An exact copy of the lines from the one containing "camera: 85 degrees left, 5 degrees up" through the final line of the records is the only acceptable answer.

------ Recorded information

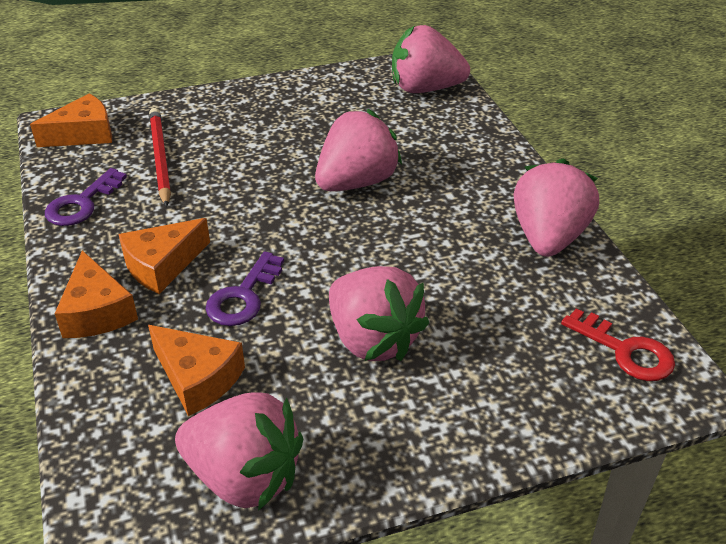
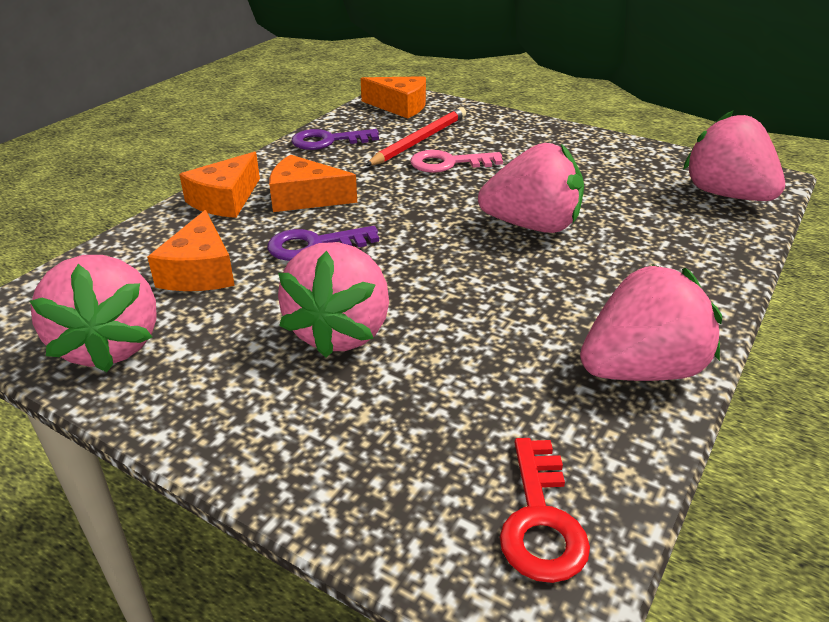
camera: 50 degrees right, 5 degrees down
(218, 166) = (448, 163): none -> pink key

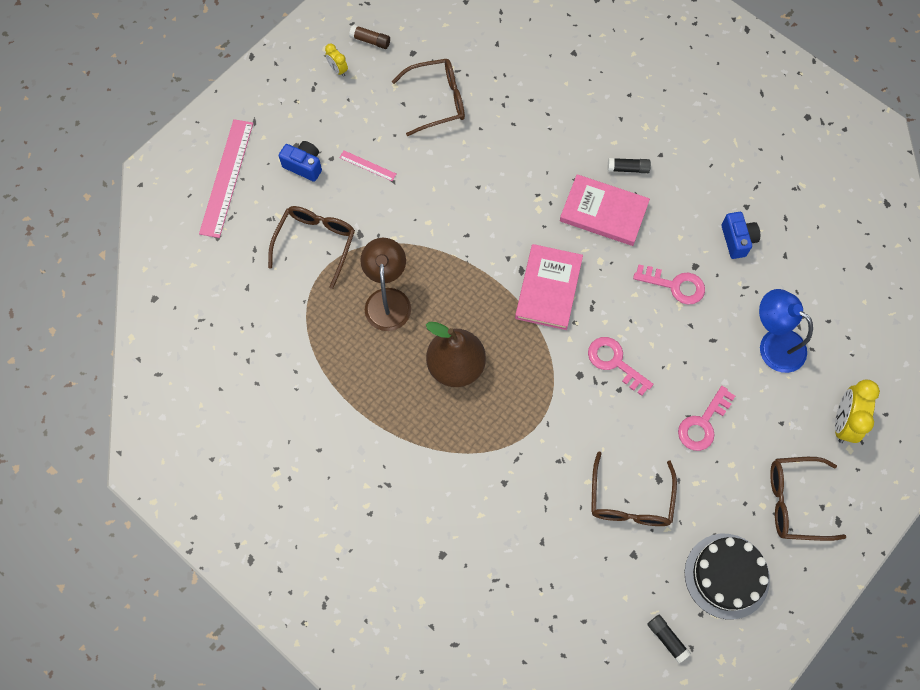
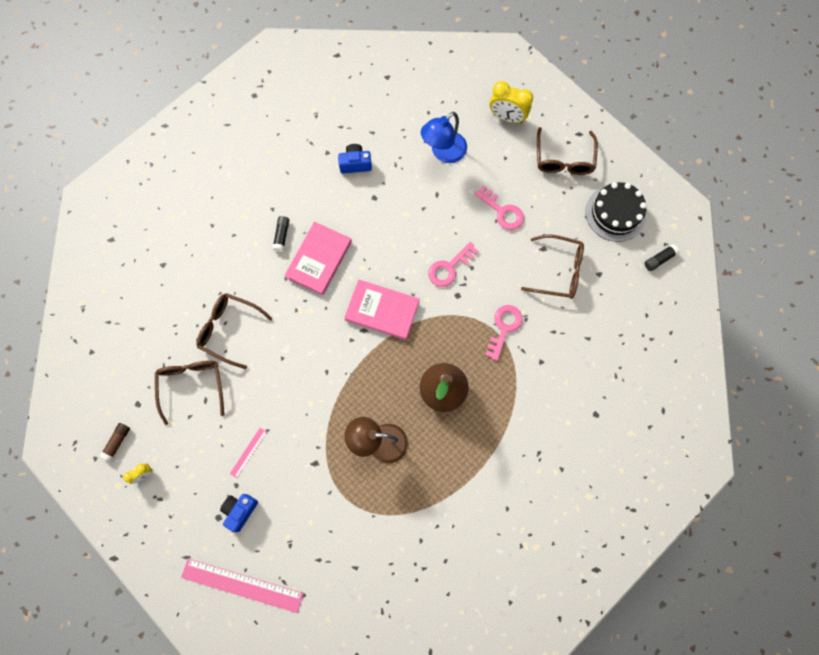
camera: 85 degrees left, 5 degrees up
(316, 243) = (319, 503): brown glasses -> brown glasses (229, 330)
(675, 285) = (389, 214): pink key -> pink key (504, 327)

------------

**Written response**
camera: 85 degrees left, 5 degrees up
(316, 243) = (319, 503): brown glasses -> brown glasses (229, 330)
(675, 285) = (389, 214): pink key -> pink key (504, 327)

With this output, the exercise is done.